::: Given information

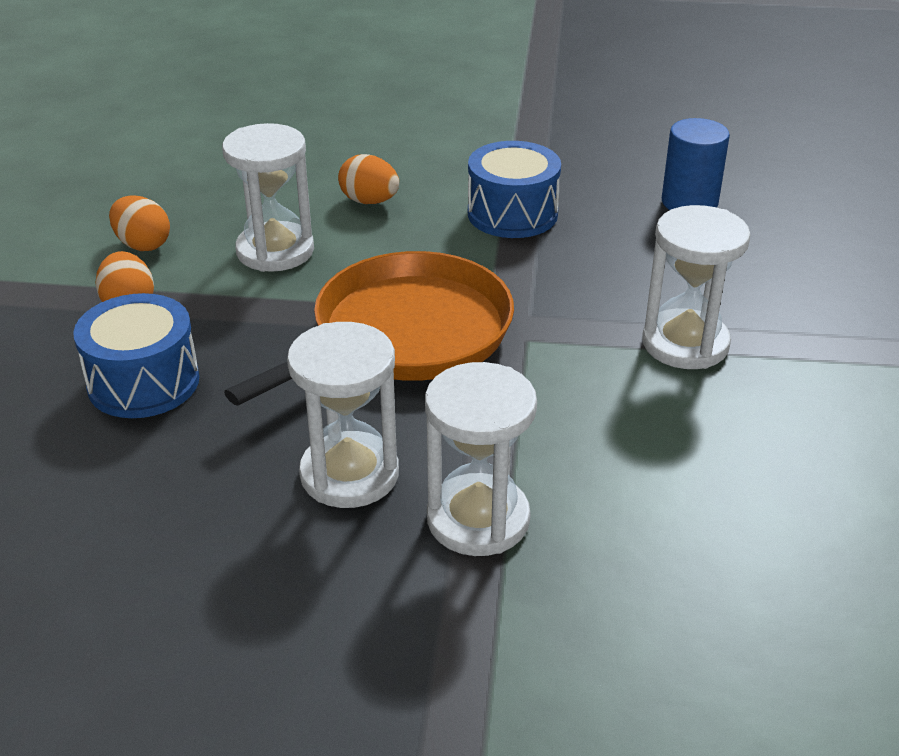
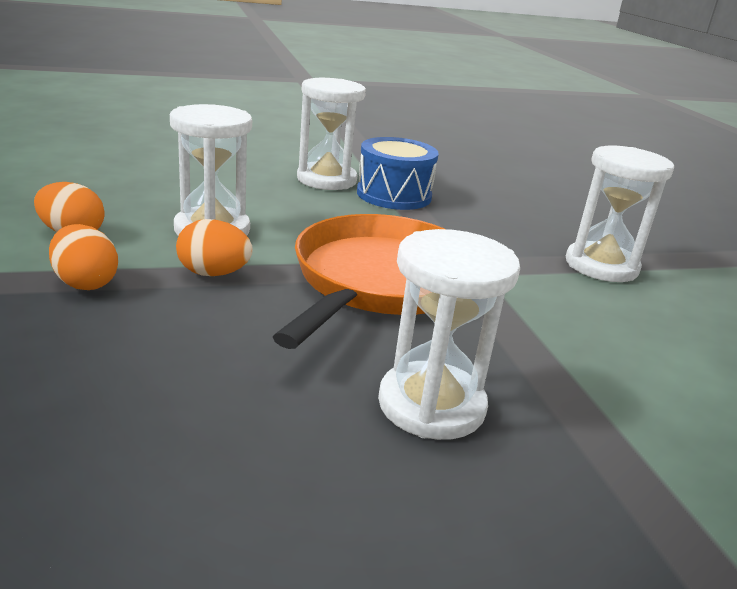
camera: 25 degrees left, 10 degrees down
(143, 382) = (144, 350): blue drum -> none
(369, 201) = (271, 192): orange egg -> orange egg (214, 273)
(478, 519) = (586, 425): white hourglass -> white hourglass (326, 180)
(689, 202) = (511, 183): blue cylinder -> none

::::::
::: Given information

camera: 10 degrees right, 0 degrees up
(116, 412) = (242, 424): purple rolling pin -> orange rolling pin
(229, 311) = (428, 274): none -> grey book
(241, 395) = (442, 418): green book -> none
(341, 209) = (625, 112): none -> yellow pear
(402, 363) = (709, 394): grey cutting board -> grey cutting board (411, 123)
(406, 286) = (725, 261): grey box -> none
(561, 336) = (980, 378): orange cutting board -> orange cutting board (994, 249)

::::::
::: Given information

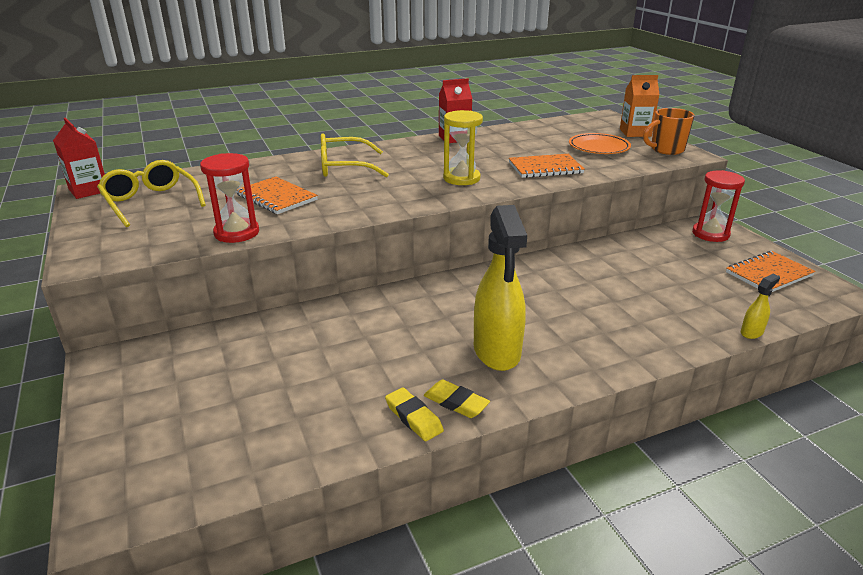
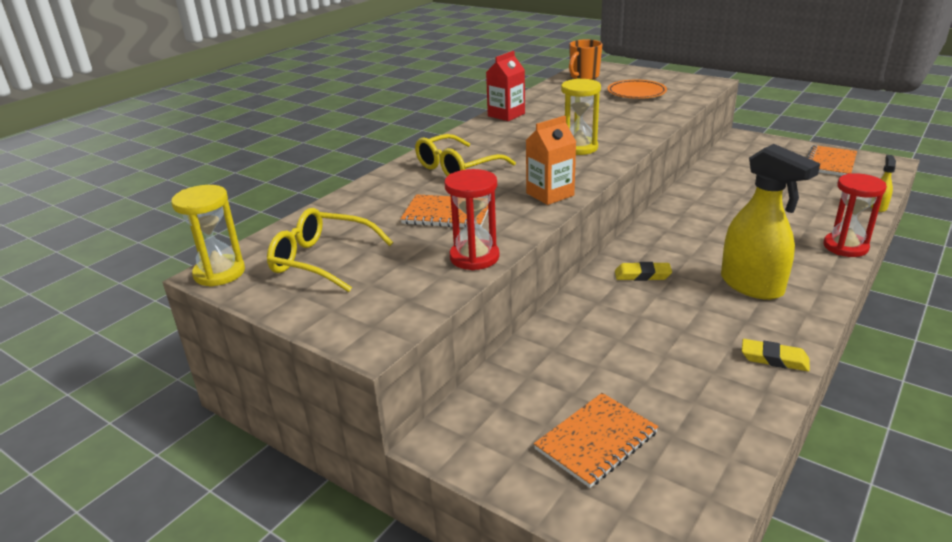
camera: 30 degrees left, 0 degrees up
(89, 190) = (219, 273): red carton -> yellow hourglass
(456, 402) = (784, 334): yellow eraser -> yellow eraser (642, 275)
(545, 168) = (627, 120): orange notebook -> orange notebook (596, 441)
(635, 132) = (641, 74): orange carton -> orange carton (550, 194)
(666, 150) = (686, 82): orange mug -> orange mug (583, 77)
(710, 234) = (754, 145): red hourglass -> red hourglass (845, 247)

::::::

● Goal of the exercise
Tally the lines of the material above that include the string "cutting", then give the number with no other text.

● Exercise result
2